Stored data:
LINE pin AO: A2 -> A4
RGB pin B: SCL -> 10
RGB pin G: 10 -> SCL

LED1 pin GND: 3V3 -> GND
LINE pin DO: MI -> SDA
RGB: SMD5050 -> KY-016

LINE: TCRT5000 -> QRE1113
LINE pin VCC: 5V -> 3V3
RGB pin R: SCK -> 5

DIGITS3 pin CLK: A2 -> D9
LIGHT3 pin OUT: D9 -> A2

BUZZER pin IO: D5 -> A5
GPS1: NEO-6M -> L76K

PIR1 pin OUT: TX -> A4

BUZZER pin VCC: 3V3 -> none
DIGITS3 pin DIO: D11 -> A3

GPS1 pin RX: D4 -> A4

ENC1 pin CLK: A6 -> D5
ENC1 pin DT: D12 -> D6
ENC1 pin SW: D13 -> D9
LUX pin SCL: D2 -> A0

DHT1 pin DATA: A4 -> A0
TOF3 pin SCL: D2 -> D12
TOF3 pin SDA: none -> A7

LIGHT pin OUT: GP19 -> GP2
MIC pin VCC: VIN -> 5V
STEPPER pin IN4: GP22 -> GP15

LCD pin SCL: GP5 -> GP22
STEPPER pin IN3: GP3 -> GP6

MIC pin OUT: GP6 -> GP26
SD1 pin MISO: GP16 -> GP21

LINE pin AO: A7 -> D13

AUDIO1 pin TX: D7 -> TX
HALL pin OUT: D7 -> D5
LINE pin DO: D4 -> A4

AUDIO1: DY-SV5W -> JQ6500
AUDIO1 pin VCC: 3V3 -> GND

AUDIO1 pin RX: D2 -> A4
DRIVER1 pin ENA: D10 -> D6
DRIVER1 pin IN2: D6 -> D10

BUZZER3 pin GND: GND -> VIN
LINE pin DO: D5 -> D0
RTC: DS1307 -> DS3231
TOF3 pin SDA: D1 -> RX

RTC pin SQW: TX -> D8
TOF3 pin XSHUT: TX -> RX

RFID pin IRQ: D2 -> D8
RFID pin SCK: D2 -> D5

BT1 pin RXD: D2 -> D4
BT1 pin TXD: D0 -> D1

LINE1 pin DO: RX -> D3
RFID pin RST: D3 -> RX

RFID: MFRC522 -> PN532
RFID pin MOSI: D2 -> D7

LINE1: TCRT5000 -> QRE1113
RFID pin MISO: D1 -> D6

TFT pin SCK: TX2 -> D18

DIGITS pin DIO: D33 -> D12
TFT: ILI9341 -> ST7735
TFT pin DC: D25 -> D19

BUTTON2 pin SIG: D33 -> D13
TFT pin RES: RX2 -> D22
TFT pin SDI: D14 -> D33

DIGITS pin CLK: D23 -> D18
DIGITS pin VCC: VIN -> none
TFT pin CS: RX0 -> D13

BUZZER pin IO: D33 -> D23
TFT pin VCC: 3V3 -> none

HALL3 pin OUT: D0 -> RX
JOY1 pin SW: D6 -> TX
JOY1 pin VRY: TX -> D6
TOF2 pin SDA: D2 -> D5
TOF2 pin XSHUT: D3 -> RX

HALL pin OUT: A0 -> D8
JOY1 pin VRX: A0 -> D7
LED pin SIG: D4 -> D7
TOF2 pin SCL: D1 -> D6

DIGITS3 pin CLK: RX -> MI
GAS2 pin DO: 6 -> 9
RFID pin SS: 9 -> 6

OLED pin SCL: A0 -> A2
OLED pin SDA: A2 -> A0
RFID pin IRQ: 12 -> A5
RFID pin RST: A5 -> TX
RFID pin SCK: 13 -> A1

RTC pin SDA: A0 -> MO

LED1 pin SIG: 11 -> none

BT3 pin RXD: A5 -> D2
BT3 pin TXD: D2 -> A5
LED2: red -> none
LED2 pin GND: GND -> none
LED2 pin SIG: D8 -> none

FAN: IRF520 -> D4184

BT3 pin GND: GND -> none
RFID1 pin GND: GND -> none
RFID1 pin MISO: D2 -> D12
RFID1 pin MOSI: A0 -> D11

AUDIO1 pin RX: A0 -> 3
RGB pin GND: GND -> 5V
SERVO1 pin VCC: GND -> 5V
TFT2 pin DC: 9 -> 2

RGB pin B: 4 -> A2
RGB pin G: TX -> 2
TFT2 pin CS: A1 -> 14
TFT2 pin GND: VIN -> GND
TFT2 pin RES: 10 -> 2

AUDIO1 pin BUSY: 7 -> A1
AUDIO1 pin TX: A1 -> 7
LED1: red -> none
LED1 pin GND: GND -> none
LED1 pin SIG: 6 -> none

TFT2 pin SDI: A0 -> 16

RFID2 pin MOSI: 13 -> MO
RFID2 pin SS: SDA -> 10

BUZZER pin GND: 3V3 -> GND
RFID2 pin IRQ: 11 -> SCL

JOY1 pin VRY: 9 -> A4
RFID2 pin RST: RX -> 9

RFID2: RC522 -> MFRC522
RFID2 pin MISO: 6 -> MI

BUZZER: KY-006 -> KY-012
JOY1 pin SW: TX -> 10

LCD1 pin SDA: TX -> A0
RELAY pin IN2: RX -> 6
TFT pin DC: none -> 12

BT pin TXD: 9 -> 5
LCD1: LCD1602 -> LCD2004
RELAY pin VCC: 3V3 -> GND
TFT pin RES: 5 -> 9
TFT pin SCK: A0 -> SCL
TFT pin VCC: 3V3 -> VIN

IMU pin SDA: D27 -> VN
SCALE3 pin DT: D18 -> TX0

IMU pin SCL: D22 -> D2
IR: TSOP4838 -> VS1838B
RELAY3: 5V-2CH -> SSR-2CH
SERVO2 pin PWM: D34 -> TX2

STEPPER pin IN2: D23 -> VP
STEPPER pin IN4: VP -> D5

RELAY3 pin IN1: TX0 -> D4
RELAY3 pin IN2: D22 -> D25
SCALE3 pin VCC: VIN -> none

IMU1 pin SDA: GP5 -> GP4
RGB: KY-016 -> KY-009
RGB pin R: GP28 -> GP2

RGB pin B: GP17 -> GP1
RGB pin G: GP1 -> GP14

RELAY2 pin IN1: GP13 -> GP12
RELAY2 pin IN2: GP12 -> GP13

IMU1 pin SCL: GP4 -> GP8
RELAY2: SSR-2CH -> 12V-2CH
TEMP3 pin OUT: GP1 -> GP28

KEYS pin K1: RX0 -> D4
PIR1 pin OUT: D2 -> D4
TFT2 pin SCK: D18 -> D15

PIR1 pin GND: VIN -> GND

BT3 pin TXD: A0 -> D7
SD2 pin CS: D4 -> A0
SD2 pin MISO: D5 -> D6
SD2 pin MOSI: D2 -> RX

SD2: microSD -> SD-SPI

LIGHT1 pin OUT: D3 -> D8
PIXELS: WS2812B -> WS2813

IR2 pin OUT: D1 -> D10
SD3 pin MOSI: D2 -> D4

Activity: Word for word, transcribe each record.

Answer to this exercise:
LINE pin AO: A2 -> A4
RGB pin B: SCL -> 10
RGB pin G: 10 -> SCL

LED1 pin GND: 3V3 -> GND
LINE pin DO: MI -> SDA
RGB: SMD5050 -> KY-016

LINE: TCRT5000 -> QRE1113
LINE pin VCC: 5V -> 3V3
RGB pin R: SCK -> 5

DIGITS3 pin CLK: A2 -> D9
LIGHT3 pin OUT: D9 -> A2

BUZZER pin IO: D5 -> A5
GPS1: NEO-6M -> L76K

PIR1 pin OUT: TX -> A4

BUZZER pin VCC: 3V3 -> none
DIGITS3 pin DIO: D11 -> A3

GPS1 pin RX: D4 -> A4

ENC1 pin CLK: A6 -> D5
ENC1 pin DT: D12 -> D6
ENC1 pin SW: D13 -> D9
LUX pin SCL: D2 -> A0

DHT1 pin DATA: A4 -> A0
TOF3 pin SCL: D2 -> D12
TOF3 pin SDA: none -> A7

LIGHT pin OUT: GP19 -> GP2
MIC pin VCC: VIN -> 5V
STEPPER pin IN4: GP22 -> GP15

LCD pin SCL: GP5 -> GP22
STEPPER pin IN3: GP3 -> GP6

MIC pin OUT: GP6 -> GP26
SD1 pin MISO: GP16 -> GP21

LINE pin AO: A7 -> D13

AUDIO1 pin TX: D7 -> TX
HALL pin OUT: D7 -> D5
LINE pin DO: D4 -> A4

AUDIO1: DY-SV5W -> JQ6500
AUDIO1 pin VCC: 3V3 -> GND

AUDIO1 pin RX: D2 -> A4
DRIVER1 pin ENA: D10 -> D6
DRIVER1 pin IN2: D6 -> D10

BUZZER3 pin GND: GND -> VIN
LINE pin DO: D5 -> D0
RTC: DS1307 -> DS3231
TOF3 pin SDA: D1 -> RX

RTC pin SQW: TX -> D8
TOF3 pin XSHUT: TX -> RX

RFID pin IRQ: D2 -> D8
RFID pin SCK: D2 -> D5

BT1 pin RXD: D2 -> D4
BT1 pin TXD: D0 -> D1

LINE1 pin DO: RX -> D3
RFID pin RST: D3 -> RX

RFID: MFRC522 -> PN532
RFID pin MOSI: D2 -> D7

LINE1: TCRT5000 -> QRE1113
RFID pin MISO: D1 -> D6

TFT pin SCK: TX2 -> D18

DIGITS pin DIO: D33 -> D12
TFT: ILI9341 -> ST7735
TFT pin DC: D25 -> D19

BUTTON2 pin SIG: D33 -> D13
TFT pin RES: RX2 -> D22
TFT pin SDI: D14 -> D33

DIGITS pin CLK: D23 -> D18
DIGITS pin VCC: VIN -> none
TFT pin CS: RX0 -> D13

BUZZER pin IO: D33 -> D23
TFT pin VCC: 3V3 -> none

HALL3 pin OUT: D0 -> RX
JOY1 pin SW: D6 -> TX
JOY1 pin VRY: TX -> D6
TOF2 pin SDA: D2 -> D5
TOF2 pin XSHUT: D3 -> RX

HALL pin OUT: A0 -> D8
JOY1 pin VRX: A0 -> D7
LED pin SIG: D4 -> D7
TOF2 pin SCL: D1 -> D6

DIGITS3 pin CLK: RX -> MI
GAS2 pin DO: 6 -> 9
RFID pin SS: 9 -> 6

OLED pin SCL: A0 -> A2
OLED pin SDA: A2 -> A0
RFID pin IRQ: 12 -> A5
RFID pin RST: A5 -> TX
RFID pin SCK: 13 -> A1

RTC pin SDA: A0 -> MO

LED1 pin SIG: 11 -> none

BT3 pin RXD: A5 -> D2
BT3 pin TXD: D2 -> A5
LED2: red -> none
LED2 pin GND: GND -> none
LED2 pin SIG: D8 -> none

FAN: IRF520 -> D4184

BT3 pin GND: GND -> none
RFID1 pin GND: GND -> none
RFID1 pin MISO: D2 -> D12
RFID1 pin MOSI: A0 -> D11

AUDIO1 pin RX: A0 -> 3
RGB pin GND: GND -> 5V
SERVO1 pin VCC: GND -> 5V
TFT2 pin DC: 9 -> 2

RGB pin B: 4 -> A2
RGB pin G: TX -> 2
TFT2 pin CS: A1 -> 14
TFT2 pin GND: VIN -> GND
TFT2 pin RES: 10 -> 2

AUDIO1 pin BUSY: 7 -> A1
AUDIO1 pin TX: A1 -> 7
LED1: red -> none
LED1 pin GND: GND -> none
LED1 pin SIG: 6 -> none

TFT2 pin SDI: A0 -> 16

RFID2 pin MOSI: 13 -> MO
RFID2 pin SS: SDA -> 10

BUZZER pin GND: 3V3 -> GND
RFID2 pin IRQ: 11 -> SCL

JOY1 pin VRY: 9 -> A4
RFID2 pin RST: RX -> 9

RFID2: RC522 -> MFRC522
RFID2 pin MISO: 6 -> MI

BUZZER: KY-006 -> KY-012
JOY1 pin SW: TX -> 10

LCD1 pin SDA: TX -> A0
RELAY pin IN2: RX -> 6
TFT pin DC: none -> 12

BT pin TXD: 9 -> 5
LCD1: LCD1602 -> LCD2004
RELAY pin VCC: 3V3 -> GND
TFT pin RES: 5 -> 9
TFT pin SCK: A0 -> SCL
TFT pin VCC: 3V3 -> VIN

IMU pin SDA: D27 -> VN
SCALE3 pin DT: D18 -> TX0

IMU pin SCL: D22 -> D2
IR: TSOP4838 -> VS1838B
RELAY3: 5V-2CH -> SSR-2CH
SERVO2 pin PWM: D34 -> TX2

STEPPER pin IN2: D23 -> VP
STEPPER pin IN4: VP -> D5

RELAY3 pin IN1: TX0 -> D4
RELAY3 pin IN2: D22 -> D25
SCALE3 pin VCC: VIN -> none

IMU1 pin SDA: GP5 -> GP4
RGB: KY-016 -> KY-009
RGB pin R: GP28 -> GP2

RGB pin B: GP17 -> GP1
RGB pin G: GP1 -> GP14

RELAY2 pin IN1: GP13 -> GP12
RELAY2 pin IN2: GP12 -> GP13

IMU1 pin SCL: GP4 -> GP8
RELAY2: SSR-2CH -> 12V-2CH
TEMP3 pin OUT: GP1 -> GP28

KEYS pin K1: RX0 -> D4
PIR1 pin OUT: D2 -> D4
TFT2 pin SCK: D18 -> D15

PIR1 pin GND: VIN -> GND

BT3 pin TXD: A0 -> D7
SD2 pin CS: D4 -> A0
SD2 pin MISO: D5 -> D6
SD2 pin MOSI: D2 -> RX

SD2: microSD -> SD-SPI

LIGHT1 pin OUT: D3 -> D8
PIXELS: WS2812B -> WS2813

IR2 pin OUT: D1 -> D10
SD3 pin MOSI: D2 -> D4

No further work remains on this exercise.